Revision comparison data
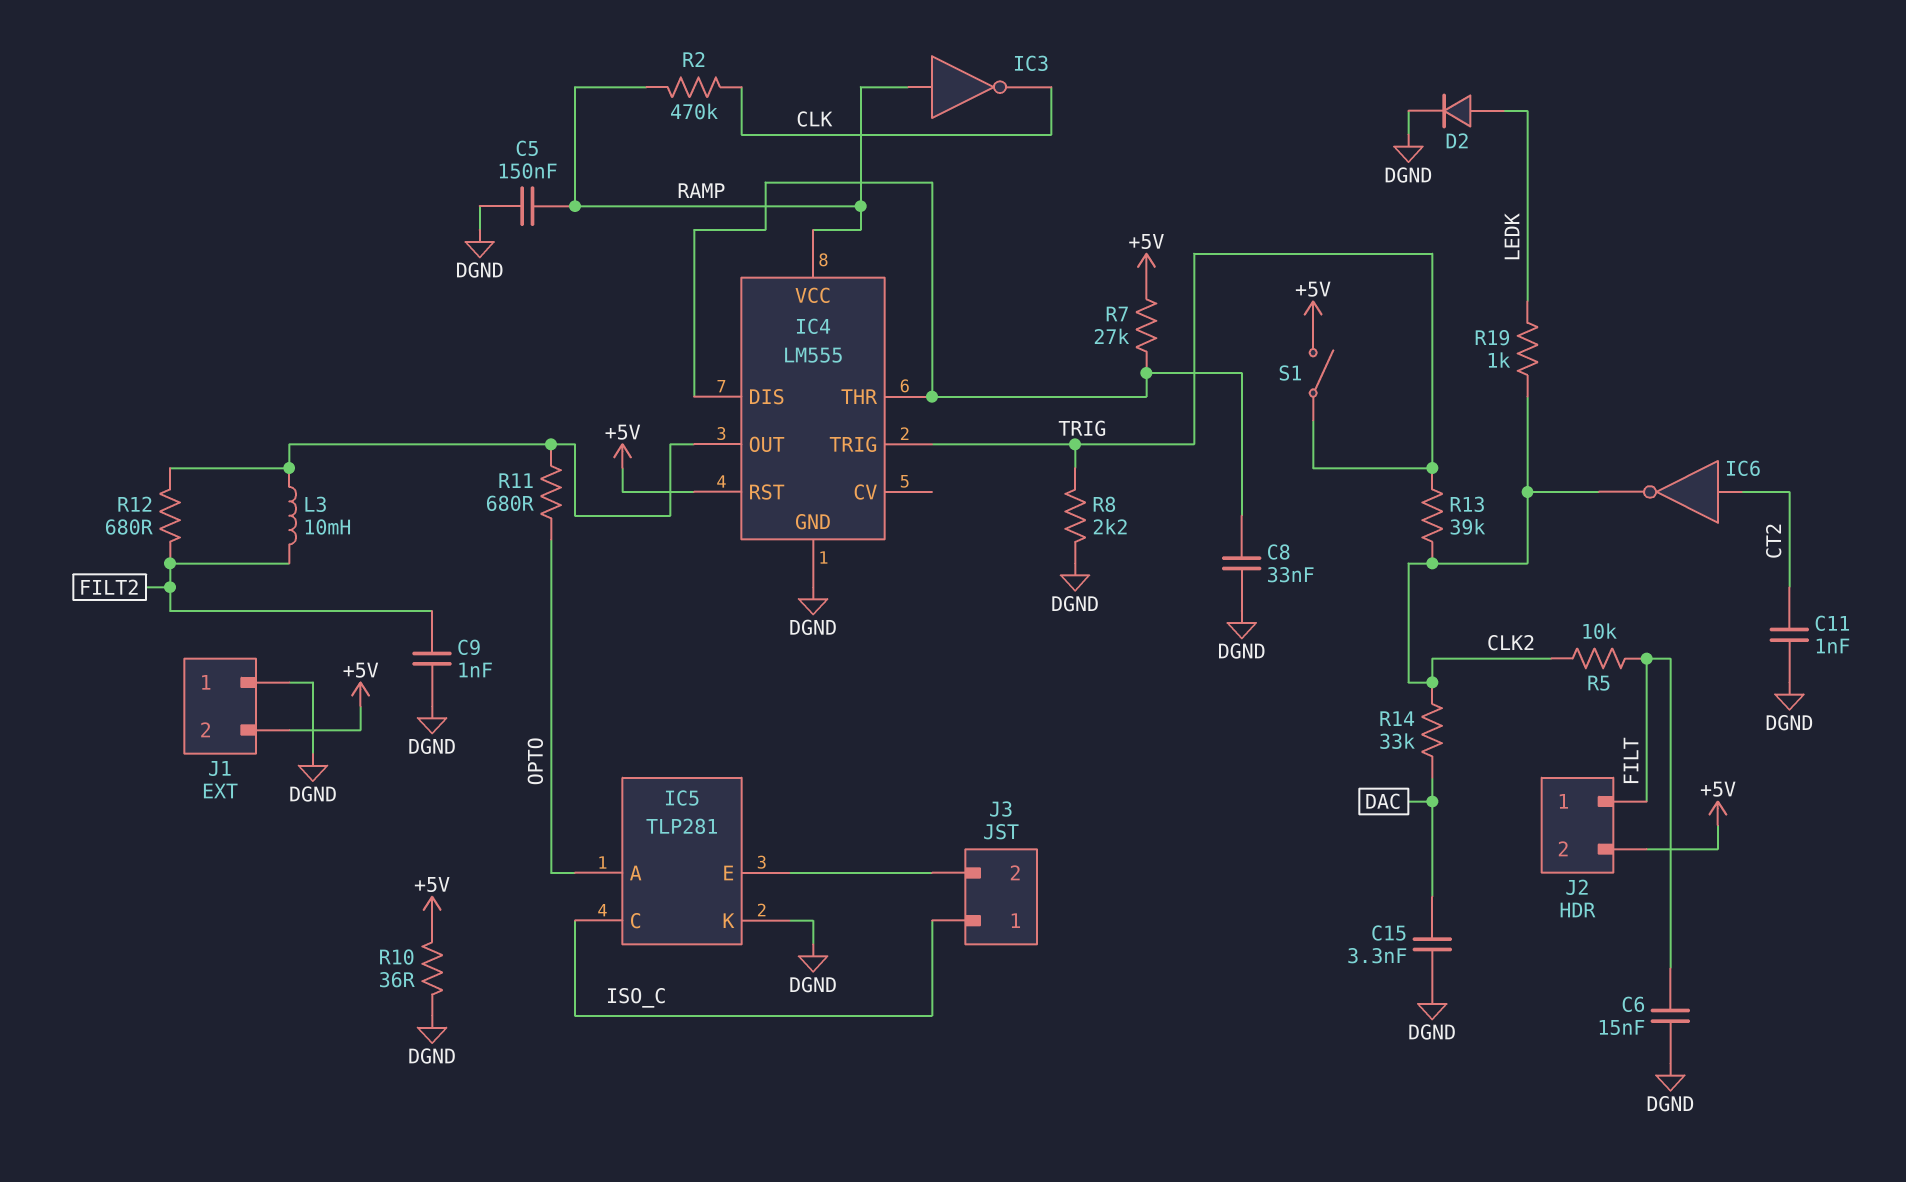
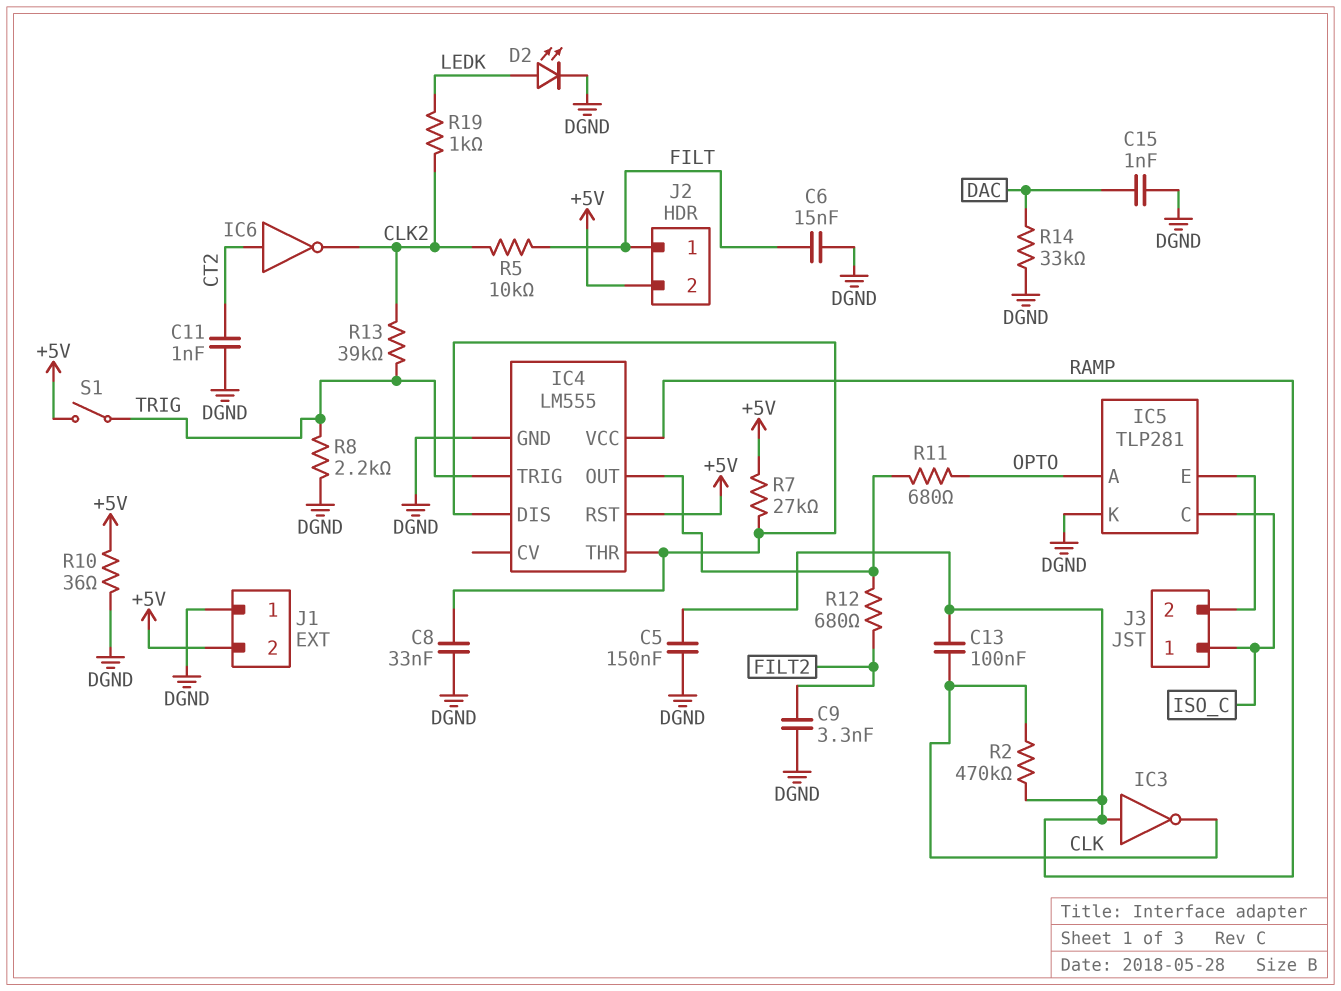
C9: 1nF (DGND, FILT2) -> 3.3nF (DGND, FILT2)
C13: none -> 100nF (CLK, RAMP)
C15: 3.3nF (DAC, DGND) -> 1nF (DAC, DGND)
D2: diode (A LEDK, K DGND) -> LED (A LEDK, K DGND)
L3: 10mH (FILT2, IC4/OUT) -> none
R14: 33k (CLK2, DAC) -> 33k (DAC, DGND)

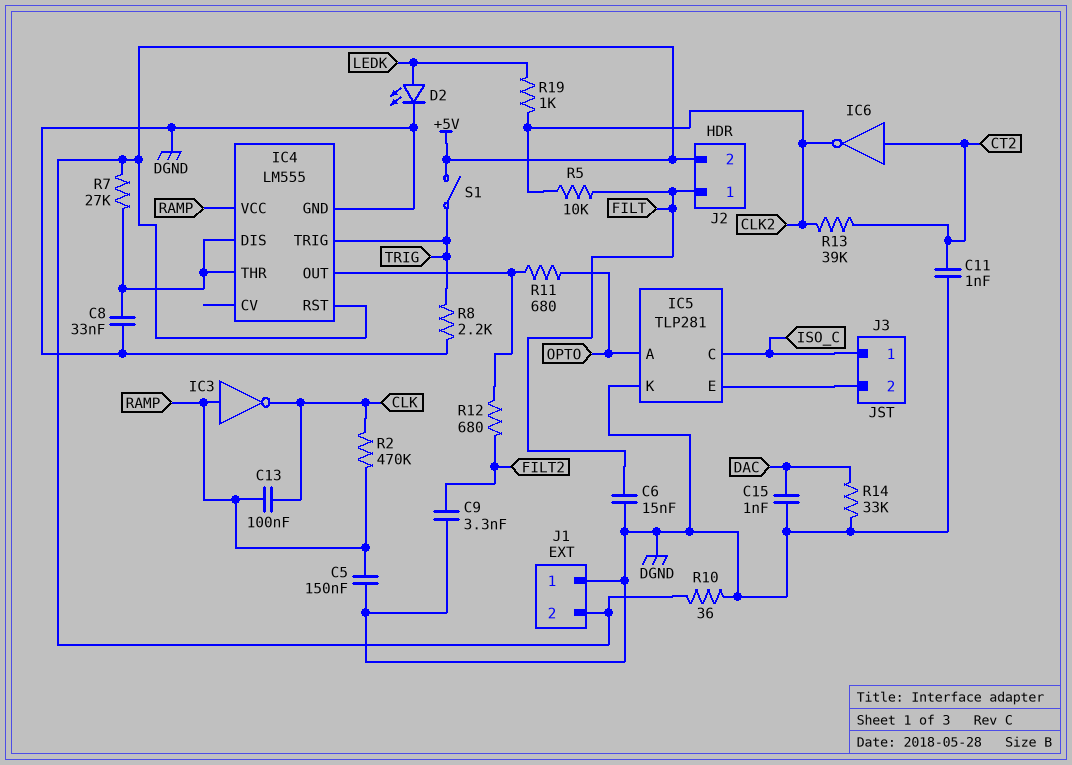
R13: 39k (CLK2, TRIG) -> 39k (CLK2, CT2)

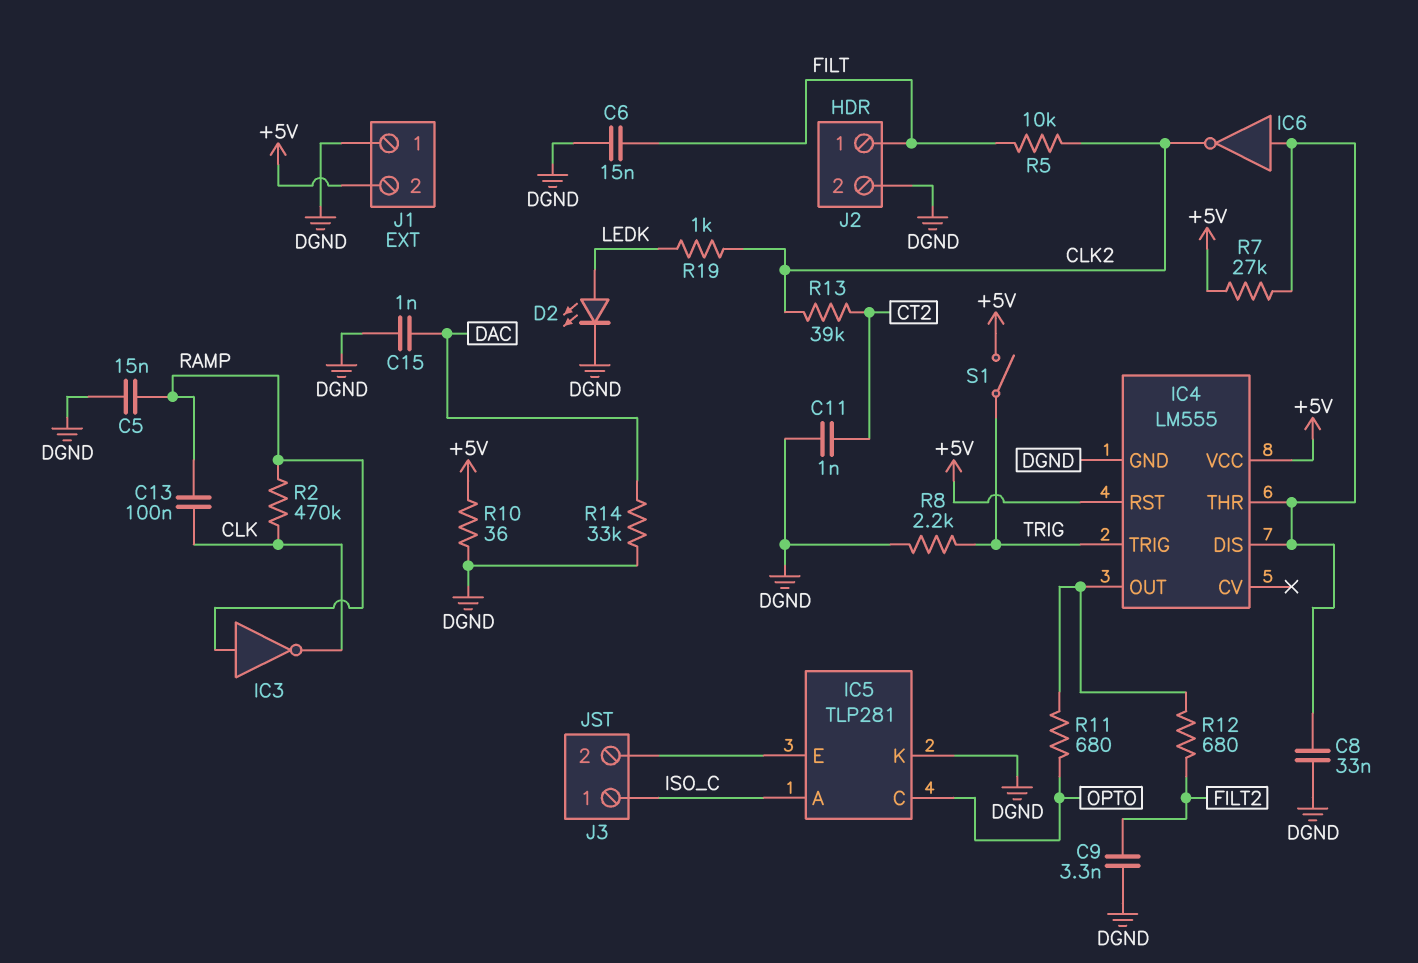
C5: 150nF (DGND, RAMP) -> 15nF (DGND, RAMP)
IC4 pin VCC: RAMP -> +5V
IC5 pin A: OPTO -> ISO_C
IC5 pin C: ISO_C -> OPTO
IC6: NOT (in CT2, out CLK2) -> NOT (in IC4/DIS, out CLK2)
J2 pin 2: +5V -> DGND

### [Assignment]
Show all lines in the entries above where the word "RAMP" appears.

### [Result of this exercise]
C13: none -> 100nF (CLK, RAMP)
C5: 150nF (DGND, RAMP) -> 15nF (DGND, RAMP)
IC4 pin VCC: RAMP -> +5V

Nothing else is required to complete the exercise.